■ Exercise details
Look through the data below and, wherever a line carries the word "XNOR", please copy that line.
+--
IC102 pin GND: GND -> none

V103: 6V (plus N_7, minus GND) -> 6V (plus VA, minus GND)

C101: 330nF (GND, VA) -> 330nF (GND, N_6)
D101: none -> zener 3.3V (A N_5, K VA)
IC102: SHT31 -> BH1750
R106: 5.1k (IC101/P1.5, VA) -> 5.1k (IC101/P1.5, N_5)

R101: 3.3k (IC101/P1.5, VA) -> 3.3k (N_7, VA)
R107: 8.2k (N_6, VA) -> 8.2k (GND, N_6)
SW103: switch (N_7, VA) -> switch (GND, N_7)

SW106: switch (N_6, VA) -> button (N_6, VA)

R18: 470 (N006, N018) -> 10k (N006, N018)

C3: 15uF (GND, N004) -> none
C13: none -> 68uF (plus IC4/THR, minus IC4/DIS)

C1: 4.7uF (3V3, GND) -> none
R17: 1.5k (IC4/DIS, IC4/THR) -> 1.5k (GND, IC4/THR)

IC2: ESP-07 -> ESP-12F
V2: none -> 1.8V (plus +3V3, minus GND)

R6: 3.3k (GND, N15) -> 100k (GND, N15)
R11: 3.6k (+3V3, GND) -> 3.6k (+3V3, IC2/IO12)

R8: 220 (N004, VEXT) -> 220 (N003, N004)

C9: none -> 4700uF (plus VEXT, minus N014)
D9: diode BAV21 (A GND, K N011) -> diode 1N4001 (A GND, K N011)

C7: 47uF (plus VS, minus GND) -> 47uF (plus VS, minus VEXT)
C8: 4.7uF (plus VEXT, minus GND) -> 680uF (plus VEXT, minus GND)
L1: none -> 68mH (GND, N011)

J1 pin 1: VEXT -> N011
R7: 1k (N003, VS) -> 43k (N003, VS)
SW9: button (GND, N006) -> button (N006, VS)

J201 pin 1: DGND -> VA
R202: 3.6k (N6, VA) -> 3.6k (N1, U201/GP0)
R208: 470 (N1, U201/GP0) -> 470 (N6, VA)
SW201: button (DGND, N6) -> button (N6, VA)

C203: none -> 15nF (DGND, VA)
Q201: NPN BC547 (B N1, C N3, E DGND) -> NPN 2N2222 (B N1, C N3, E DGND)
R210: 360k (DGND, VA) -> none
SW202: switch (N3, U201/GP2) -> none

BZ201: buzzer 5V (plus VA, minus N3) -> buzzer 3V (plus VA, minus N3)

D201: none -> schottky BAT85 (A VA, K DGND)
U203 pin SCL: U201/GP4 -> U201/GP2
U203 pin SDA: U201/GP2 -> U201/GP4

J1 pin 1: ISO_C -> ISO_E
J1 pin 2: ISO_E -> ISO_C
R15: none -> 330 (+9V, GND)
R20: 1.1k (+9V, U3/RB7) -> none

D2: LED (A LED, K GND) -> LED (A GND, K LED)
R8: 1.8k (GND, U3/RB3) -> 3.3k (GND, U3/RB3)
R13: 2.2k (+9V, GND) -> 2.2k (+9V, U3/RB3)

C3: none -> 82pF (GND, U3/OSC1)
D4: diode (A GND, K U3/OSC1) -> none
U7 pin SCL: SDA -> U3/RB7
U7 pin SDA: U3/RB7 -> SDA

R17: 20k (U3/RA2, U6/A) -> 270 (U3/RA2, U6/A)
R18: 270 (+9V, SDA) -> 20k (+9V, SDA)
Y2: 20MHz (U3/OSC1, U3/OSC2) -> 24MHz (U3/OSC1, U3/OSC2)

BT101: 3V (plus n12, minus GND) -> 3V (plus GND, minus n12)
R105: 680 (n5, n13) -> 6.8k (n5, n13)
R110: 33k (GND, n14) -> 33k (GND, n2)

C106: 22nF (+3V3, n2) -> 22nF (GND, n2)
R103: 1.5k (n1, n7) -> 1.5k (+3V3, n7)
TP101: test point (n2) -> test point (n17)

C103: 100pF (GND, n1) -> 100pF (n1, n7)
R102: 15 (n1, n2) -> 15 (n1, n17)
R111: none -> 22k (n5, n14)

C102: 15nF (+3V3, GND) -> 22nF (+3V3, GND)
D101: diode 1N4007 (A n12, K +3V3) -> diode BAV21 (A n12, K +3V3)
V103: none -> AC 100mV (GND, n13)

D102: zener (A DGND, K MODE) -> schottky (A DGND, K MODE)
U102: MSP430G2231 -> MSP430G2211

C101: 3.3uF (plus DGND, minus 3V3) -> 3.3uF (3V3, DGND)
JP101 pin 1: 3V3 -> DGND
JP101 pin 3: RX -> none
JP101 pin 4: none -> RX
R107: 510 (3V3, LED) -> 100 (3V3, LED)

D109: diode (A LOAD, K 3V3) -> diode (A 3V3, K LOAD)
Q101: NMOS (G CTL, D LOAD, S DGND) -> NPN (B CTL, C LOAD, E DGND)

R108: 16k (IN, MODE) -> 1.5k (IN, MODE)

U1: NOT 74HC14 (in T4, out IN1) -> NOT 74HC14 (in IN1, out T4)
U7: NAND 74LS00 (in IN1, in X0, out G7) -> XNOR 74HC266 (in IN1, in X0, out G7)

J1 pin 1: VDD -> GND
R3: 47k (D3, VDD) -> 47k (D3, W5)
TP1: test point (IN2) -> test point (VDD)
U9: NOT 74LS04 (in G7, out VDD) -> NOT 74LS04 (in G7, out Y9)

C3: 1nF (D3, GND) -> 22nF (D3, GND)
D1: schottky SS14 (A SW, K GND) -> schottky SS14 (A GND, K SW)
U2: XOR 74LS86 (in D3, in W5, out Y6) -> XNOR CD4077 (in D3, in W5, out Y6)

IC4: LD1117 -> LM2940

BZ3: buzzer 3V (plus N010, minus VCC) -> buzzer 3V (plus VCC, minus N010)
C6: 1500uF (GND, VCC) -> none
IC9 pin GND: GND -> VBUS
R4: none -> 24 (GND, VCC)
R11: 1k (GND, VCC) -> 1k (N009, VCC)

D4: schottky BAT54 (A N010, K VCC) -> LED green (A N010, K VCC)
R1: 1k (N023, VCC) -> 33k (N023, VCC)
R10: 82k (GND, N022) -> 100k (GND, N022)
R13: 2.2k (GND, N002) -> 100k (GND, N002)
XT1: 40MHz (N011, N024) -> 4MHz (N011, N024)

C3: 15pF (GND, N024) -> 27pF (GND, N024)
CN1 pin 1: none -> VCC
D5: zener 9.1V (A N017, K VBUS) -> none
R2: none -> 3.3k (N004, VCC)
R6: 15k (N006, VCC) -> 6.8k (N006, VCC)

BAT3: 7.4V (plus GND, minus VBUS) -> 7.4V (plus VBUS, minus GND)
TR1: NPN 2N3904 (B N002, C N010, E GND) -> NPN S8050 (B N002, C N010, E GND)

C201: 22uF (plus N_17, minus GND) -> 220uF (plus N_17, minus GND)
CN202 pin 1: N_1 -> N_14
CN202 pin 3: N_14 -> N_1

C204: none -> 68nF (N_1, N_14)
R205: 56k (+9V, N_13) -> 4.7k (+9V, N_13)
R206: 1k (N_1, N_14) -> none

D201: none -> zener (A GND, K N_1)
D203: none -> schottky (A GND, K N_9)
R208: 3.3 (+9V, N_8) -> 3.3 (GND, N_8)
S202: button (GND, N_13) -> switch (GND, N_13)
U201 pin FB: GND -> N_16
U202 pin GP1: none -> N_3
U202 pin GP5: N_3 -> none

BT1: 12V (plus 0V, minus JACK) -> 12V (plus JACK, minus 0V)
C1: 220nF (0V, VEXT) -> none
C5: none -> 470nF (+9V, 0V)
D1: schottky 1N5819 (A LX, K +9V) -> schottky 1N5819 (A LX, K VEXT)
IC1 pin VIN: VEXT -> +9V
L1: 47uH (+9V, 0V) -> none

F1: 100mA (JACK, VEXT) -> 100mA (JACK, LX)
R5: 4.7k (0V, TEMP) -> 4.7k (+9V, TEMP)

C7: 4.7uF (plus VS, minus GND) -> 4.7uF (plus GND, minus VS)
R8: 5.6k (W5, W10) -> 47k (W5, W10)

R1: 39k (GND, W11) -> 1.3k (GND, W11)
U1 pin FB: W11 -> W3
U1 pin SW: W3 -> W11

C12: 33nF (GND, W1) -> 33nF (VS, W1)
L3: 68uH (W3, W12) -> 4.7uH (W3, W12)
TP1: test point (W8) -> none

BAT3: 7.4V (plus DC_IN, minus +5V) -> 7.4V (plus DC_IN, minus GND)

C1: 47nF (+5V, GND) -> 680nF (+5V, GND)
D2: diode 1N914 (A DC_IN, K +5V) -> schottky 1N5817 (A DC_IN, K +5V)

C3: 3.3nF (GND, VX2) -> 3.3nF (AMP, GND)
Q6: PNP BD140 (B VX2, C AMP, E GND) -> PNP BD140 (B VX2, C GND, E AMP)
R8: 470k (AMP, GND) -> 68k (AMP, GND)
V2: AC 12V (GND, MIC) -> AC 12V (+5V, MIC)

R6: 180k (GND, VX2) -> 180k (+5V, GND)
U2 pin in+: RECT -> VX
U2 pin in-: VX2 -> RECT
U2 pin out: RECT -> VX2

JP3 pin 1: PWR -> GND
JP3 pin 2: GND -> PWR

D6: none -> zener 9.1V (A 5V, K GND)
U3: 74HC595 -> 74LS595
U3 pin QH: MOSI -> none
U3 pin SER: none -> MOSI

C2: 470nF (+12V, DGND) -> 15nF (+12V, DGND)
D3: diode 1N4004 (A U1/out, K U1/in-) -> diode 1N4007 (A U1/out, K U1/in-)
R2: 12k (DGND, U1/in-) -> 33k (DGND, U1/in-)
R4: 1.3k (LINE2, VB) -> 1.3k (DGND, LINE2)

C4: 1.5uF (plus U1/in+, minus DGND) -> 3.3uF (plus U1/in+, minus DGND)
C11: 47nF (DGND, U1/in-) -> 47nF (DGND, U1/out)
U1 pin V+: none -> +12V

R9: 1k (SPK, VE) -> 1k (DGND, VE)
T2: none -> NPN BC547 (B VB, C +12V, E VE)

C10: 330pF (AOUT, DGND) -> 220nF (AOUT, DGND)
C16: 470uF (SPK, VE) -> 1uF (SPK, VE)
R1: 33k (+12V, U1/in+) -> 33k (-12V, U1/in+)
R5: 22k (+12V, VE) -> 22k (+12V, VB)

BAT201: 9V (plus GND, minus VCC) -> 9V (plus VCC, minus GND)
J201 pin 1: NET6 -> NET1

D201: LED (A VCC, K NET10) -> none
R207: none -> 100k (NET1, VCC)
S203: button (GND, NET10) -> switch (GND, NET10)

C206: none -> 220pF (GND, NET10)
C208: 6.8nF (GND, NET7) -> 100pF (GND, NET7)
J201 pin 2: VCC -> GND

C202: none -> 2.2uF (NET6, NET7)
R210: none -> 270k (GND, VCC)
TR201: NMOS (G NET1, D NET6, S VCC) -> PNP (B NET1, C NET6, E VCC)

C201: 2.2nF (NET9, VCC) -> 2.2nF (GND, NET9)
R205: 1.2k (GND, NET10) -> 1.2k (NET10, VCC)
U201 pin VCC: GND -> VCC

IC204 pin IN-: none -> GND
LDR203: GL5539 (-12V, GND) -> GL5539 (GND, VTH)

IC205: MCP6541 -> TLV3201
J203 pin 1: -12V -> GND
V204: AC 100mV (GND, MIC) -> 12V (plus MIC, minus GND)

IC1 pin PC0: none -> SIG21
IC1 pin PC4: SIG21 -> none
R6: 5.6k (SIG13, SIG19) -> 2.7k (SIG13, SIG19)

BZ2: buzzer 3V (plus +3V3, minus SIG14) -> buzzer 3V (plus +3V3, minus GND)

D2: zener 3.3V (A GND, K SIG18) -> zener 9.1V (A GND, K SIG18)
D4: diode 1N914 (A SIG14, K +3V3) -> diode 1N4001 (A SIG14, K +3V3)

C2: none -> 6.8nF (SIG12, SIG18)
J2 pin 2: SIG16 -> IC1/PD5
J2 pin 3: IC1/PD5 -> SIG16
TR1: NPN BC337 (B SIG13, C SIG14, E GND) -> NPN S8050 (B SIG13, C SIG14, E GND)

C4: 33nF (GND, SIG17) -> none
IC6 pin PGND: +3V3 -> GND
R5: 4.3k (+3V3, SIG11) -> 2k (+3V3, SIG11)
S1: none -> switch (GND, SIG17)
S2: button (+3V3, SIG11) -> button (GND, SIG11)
+--
■ Solution for this exercise
U7: NAND 74LS00 (in IN1, in X0, out G7) -> XNOR 74HC266 (in IN1, in X0, out G7)
U2: XOR 74LS86 (in D3, in W5, out Y6) -> XNOR CD4077 (in D3, in W5, out Y6)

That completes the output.